#### Task item:
Type out the records that follow, exactly as given.

(Structured diff data)
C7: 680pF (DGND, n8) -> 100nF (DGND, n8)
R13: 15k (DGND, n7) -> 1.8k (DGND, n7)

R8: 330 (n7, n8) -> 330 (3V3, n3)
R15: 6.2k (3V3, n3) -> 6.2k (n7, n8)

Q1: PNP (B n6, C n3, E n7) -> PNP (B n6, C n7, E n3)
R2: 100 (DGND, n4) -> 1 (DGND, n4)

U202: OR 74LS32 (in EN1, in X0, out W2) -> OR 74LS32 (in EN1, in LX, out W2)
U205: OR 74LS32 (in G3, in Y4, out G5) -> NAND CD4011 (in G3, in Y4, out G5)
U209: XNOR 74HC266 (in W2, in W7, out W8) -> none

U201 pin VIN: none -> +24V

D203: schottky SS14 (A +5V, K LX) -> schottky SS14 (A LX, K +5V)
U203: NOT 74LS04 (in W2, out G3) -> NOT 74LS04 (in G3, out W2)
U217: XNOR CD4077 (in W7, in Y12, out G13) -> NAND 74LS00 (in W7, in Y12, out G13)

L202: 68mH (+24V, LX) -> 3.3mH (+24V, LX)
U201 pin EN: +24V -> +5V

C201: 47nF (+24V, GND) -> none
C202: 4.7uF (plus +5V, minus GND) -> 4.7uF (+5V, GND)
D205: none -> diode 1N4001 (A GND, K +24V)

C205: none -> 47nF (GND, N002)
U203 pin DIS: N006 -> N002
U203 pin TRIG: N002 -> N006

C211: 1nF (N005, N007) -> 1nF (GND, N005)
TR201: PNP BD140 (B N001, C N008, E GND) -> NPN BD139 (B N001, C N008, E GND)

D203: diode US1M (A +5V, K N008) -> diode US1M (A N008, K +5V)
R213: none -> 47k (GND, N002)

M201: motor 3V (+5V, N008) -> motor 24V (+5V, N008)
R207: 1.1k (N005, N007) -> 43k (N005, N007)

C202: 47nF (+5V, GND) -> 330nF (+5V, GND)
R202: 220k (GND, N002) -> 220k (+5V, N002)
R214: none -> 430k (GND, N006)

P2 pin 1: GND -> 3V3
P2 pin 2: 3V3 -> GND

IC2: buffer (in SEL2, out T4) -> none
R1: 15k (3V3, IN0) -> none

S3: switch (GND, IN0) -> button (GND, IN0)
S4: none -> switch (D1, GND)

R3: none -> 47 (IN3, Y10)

#### Answer to the exercise:
C7: 680pF (DGND, n8) -> 100nF (DGND, n8)
R13: 15k (DGND, n7) -> 1.8k (DGND, n7)

R8: 330 (n7, n8) -> 330 (3V3, n3)
R15: 6.2k (3V3, n3) -> 6.2k (n7, n8)

Q1: PNP (B n6, C n3, E n7) -> PNP (B n6, C n7, E n3)
R2: 100 (DGND, n4) -> 1 (DGND, n4)

U202: OR 74LS32 (in EN1, in X0, out W2) -> OR 74LS32 (in EN1, in LX, out W2)
U205: OR 74LS32 (in G3, in Y4, out G5) -> NAND CD4011 (in G3, in Y4, out G5)
U209: XNOR 74HC266 (in W2, in W7, out W8) -> none

U201 pin VIN: none -> +24V

D203: schottky SS14 (A +5V, K LX) -> schottky SS14 (A LX, K +5V)
U203: NOT 74LS04 (in W2, out G3) -> NOT 74LS04 (in G3, out W2)
U217: XNOR CD4077 (in W7, in Y12, out G13) -> NAND 74LS00 (in W7, in Y12, out G13)

L202: 68mH (+24V, LX) -> 3.3mH (+24V, LX)
U201 pin EN: +24V -> +5V

C201: 47nF (+24V, GND) -> none
C202: 4.7uF (plus +5V, minus GND) -> 4.7uF (+5V, GND)
D205: none -> diode 1N4001 (A GND, K +24V)

C205: none -> 47nF (GND, N002)
U203 pin DIS: N006 -> N002
U203 pin TRIG: N002 -> N006

C211: 1nF (N005, N007) -> 1nF (GND, N005)
TR201: PNP BD140 (B N001, C N008, E GND) -> NPN BD139 (B N001, C N008, E GND)

D203: diode US1M (A +5V, K N008) -> diode US1M (A N008, K +5V)
R213: none -> 47k (GND, N002)

M201: motor 3V (+5V, N008) -> motor 24V (+5V, N008)
R207: 1.1k (N005, N007) -> 43k (N005, N007)

C202: 47nF (+5V, GND) -> 330nF (+5V, GND)
R202: 220k (GND, N002) -> 220k (+5V, N002)
R214: none -> 430k (GND, N006)

P2 pin 1: GND -> 3V3
P2 pin 2: 3V3 -> GND

IC2: buffer (in SEL2, out T4) -> none
R1: 15k (3V3, IN0) -> none

S3: switch (GND, IN0) -> button (GND, IN0)
S4: none -> switch (D1, GND)

R3: none -> 47 (IN3, Y10)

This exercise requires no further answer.